» EXERCISE DIRECTIONS: Using the records below, write out again exactly the lines that begin at the line containing "C7: 1uF (COM, VA) -> 1uF (COM, VEXT)" and end at the line containing "U8 pin X1: N24 -> N26", and no other lines.

» SOURCE RECORDS:

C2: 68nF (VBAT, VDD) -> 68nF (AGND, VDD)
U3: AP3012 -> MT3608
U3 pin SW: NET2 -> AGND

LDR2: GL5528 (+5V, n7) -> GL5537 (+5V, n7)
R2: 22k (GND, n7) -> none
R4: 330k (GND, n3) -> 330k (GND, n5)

--

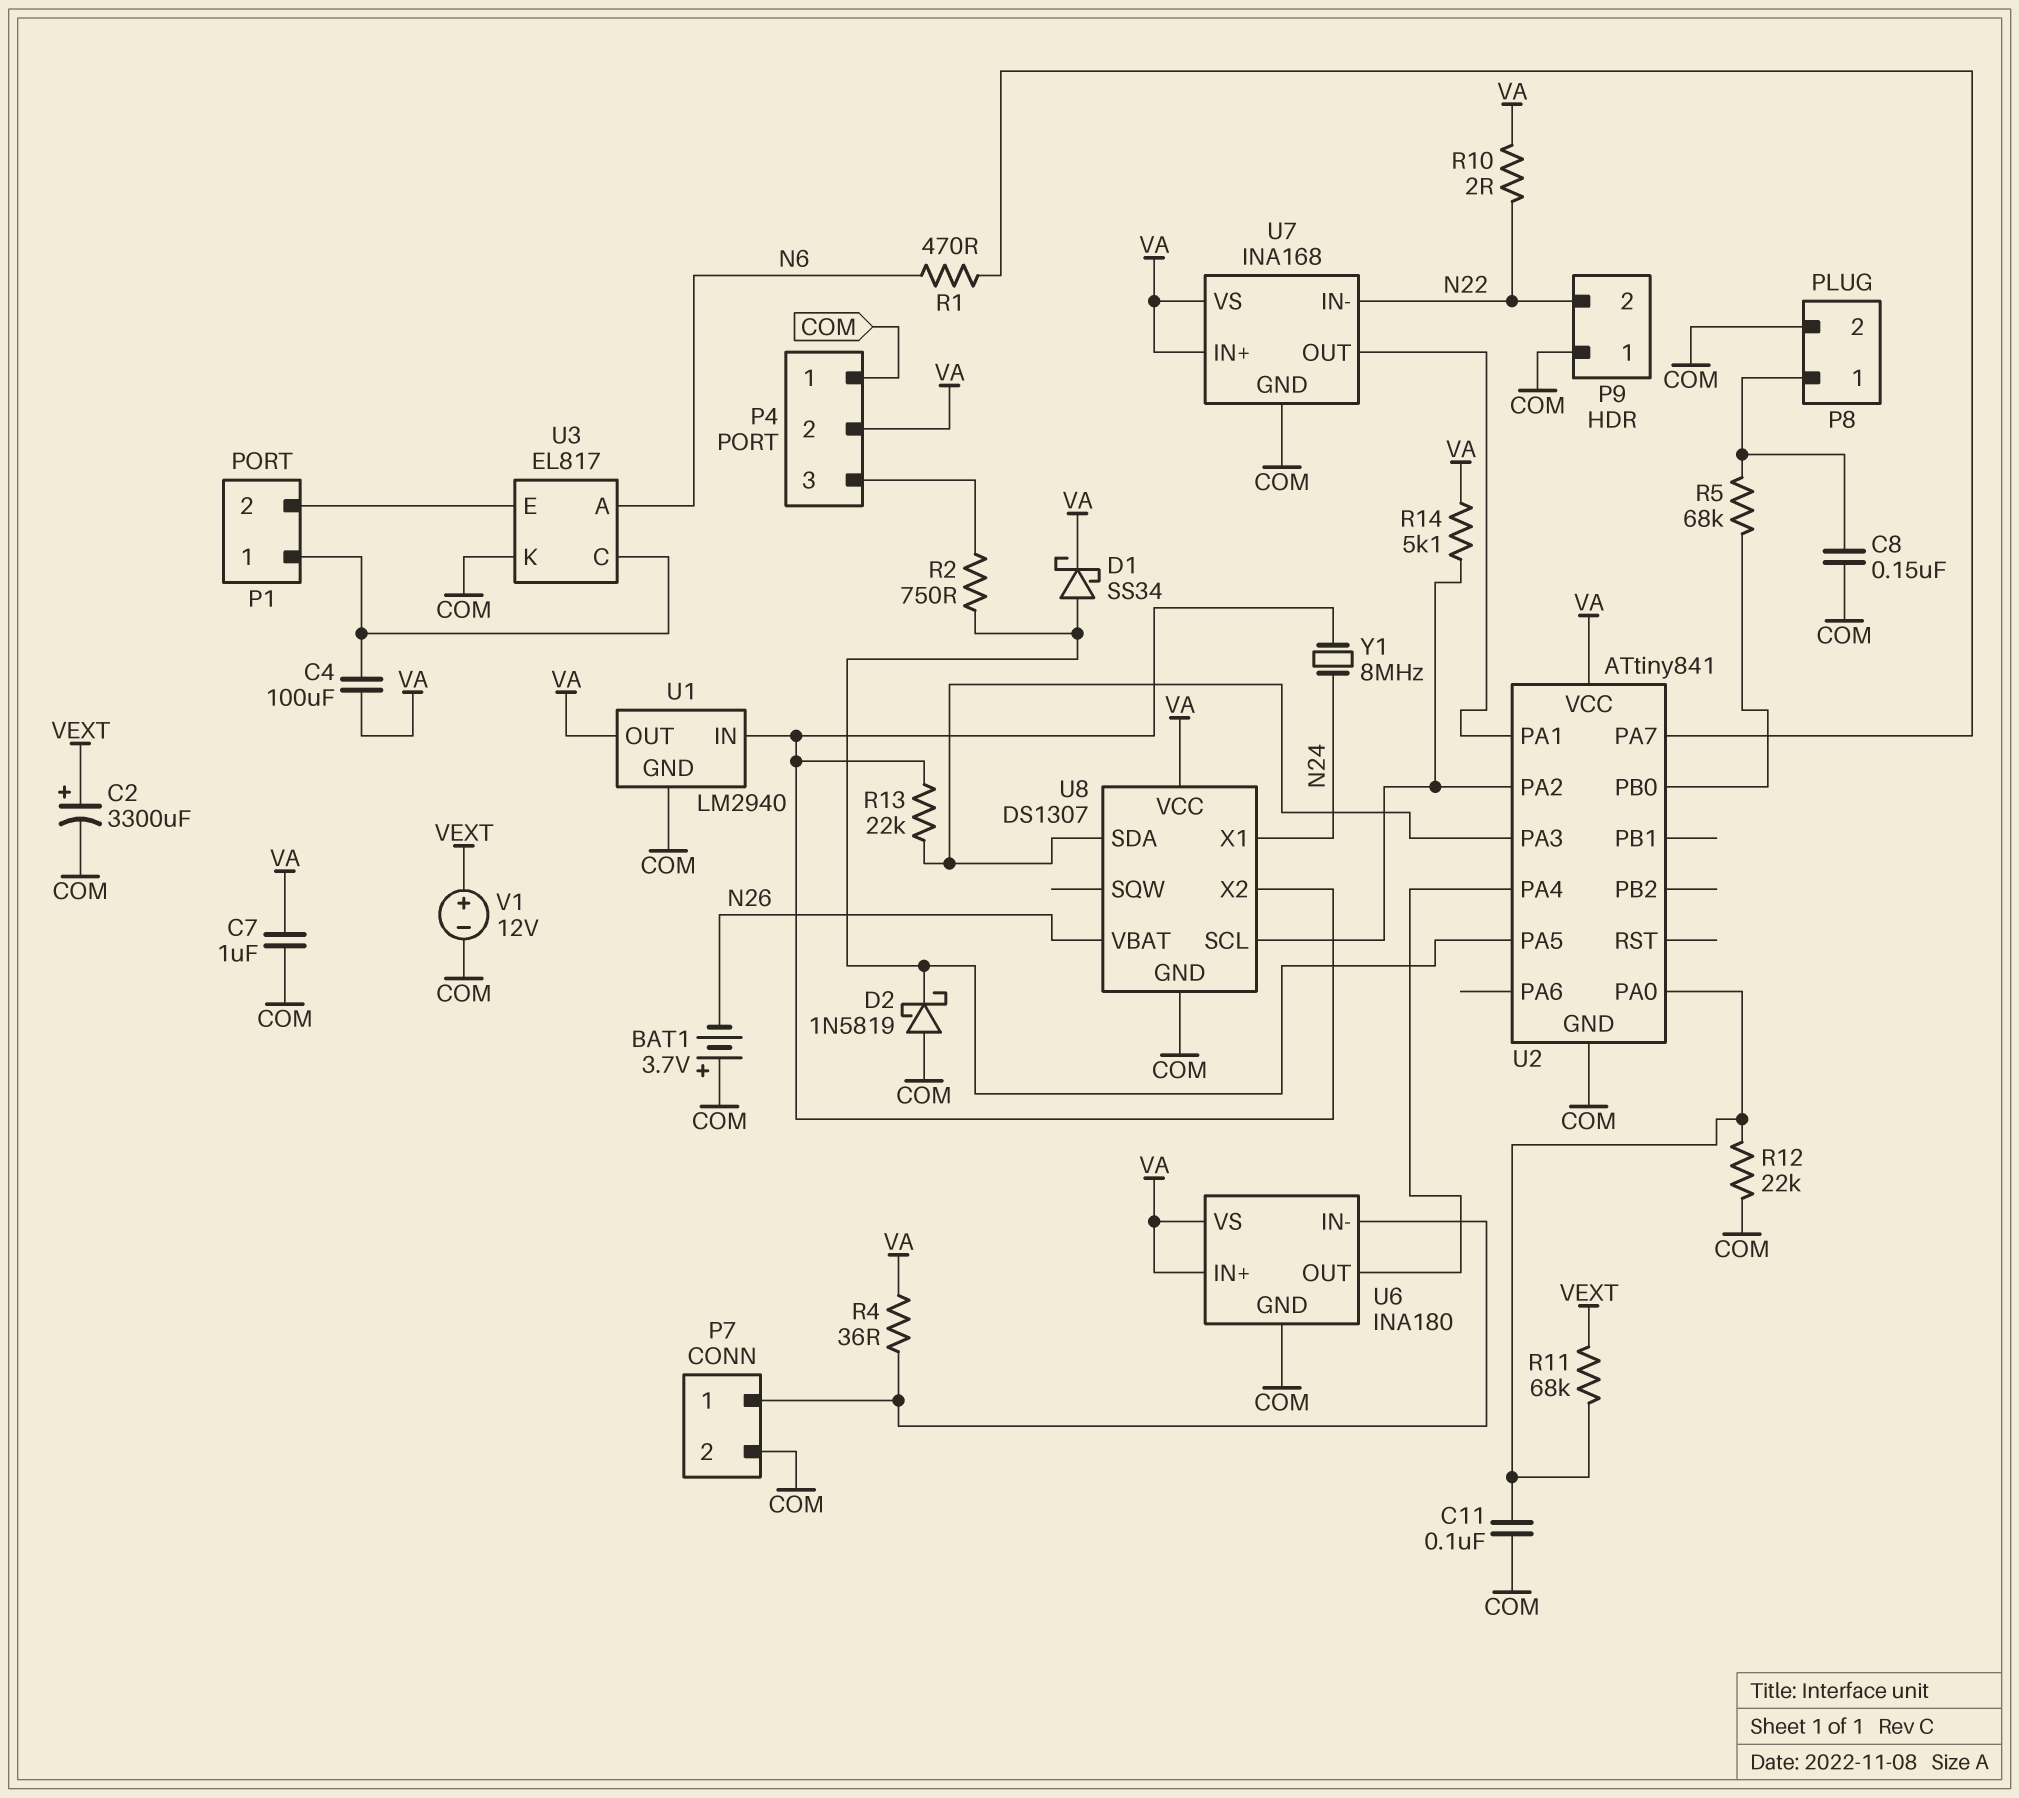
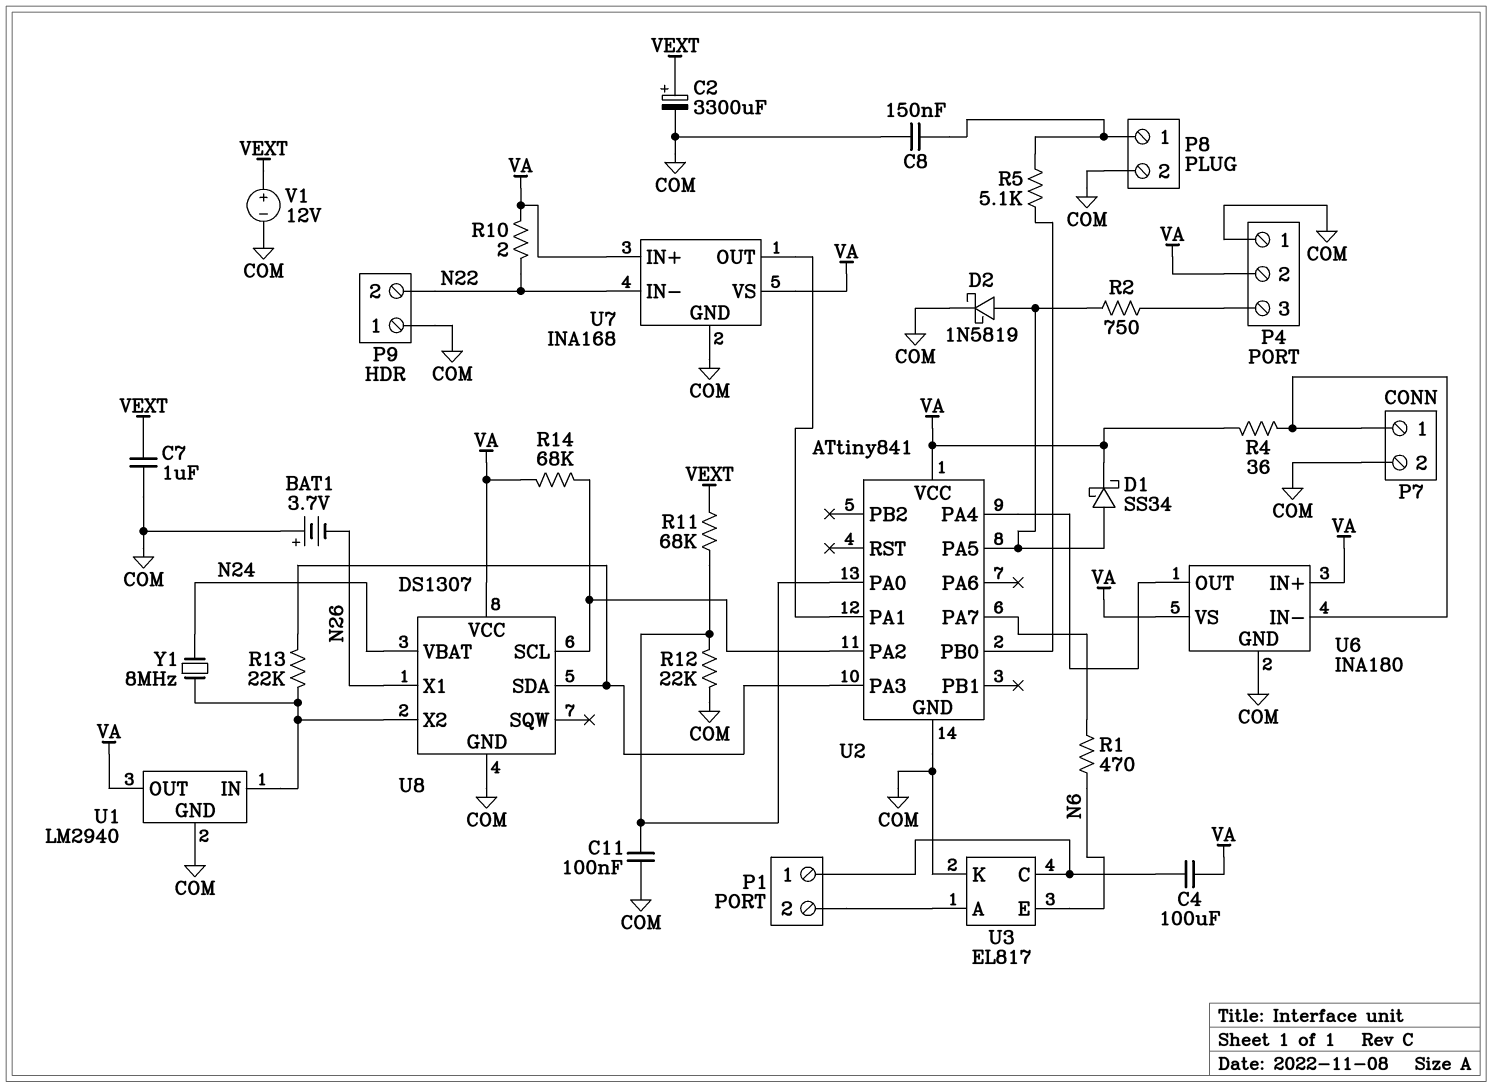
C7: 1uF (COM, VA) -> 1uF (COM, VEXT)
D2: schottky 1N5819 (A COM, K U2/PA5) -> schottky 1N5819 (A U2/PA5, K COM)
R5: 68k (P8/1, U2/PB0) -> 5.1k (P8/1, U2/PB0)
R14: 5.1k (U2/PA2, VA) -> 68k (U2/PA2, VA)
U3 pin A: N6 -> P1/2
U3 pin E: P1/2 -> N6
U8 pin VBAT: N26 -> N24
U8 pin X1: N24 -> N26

» ANSWER:
C7: 1uF (COM, VA) -> 1uF (COM, VEXT)
D2: schottky 1N5819 (A COM, K U2/PA5) -> schottky 1N5819 (A U2/PA5, K COM)
R5: 68k (P8/1, U2/PB0) -> 5.1k (P8/1, U2/PB0)
R14: 5.1k (U2/PA2, VA) -> 68k (U2/PA2, VA)
U3 pin A: N6 -> P1/2
U3 pin E: P1/2 -> N6
U8 pin VBAT: N26 -> N24
U8 pin X1: N24 -> N26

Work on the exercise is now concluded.